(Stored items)
▬▬▬

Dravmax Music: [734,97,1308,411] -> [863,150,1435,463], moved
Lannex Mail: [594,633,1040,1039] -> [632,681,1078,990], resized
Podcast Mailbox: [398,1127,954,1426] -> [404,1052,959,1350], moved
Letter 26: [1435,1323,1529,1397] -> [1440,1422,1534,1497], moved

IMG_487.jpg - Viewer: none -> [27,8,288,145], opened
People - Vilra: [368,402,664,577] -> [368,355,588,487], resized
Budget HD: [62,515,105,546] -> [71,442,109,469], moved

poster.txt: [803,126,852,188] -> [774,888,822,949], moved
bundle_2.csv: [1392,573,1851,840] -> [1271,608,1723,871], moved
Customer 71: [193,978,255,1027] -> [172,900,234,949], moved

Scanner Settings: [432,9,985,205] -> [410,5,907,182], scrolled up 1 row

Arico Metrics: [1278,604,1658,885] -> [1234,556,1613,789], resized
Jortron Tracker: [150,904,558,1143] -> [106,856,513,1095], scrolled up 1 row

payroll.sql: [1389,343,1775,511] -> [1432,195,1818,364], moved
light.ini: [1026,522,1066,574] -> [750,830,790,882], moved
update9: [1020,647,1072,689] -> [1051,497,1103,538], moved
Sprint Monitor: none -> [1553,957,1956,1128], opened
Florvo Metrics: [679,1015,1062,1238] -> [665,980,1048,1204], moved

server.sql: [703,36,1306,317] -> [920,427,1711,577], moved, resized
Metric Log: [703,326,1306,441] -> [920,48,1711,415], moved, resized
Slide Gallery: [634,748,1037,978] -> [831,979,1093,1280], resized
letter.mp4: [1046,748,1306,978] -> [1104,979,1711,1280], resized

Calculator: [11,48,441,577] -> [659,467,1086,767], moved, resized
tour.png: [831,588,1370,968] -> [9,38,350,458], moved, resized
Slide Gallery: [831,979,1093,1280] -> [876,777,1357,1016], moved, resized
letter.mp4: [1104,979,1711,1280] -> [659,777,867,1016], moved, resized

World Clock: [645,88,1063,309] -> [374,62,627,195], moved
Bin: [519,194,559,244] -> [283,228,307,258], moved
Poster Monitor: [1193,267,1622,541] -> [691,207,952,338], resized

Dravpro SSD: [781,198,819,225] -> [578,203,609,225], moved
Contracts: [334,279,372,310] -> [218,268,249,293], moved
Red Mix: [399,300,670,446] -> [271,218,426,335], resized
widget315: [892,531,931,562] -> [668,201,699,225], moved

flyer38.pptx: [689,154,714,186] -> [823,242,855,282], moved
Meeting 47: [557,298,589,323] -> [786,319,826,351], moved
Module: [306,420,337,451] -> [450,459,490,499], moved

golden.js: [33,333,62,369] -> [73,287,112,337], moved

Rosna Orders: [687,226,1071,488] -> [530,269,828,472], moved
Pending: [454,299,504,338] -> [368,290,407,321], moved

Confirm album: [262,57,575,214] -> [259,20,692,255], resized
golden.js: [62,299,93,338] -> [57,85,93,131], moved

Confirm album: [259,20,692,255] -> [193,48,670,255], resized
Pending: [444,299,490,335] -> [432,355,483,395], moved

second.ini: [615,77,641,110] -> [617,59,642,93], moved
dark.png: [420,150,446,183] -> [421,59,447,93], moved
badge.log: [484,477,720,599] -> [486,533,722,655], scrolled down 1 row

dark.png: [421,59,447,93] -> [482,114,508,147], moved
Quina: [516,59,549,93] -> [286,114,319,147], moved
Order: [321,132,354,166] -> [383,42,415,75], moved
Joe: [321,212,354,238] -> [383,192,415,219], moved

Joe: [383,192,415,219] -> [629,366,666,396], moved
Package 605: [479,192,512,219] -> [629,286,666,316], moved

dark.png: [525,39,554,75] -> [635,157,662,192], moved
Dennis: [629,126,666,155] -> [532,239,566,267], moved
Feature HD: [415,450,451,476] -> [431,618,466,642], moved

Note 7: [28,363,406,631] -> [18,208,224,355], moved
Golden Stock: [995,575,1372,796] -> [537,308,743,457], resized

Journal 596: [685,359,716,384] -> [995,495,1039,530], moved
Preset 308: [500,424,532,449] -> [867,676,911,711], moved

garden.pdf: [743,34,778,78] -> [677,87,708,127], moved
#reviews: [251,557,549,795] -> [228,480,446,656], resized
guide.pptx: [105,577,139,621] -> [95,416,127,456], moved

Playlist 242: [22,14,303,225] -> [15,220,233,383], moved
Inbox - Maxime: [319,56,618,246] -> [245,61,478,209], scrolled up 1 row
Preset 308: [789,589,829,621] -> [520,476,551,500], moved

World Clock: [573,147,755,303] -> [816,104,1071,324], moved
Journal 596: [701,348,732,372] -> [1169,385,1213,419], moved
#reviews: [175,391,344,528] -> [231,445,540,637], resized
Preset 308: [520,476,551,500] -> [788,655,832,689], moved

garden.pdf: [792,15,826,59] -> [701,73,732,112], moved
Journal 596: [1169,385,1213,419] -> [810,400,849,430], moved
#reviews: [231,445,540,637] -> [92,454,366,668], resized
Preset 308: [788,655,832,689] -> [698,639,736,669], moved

▬▬▬

WHAT YOU HAVE TO DO. Write out every line of the entries that holds the word "pptx".

YOUR SOLUTION.
flyer38.pptx: [689,154,714,186] -> [823,242,855,282], moved
guide.pptx: [105,577,139,621] -> [95,416,127,456], moved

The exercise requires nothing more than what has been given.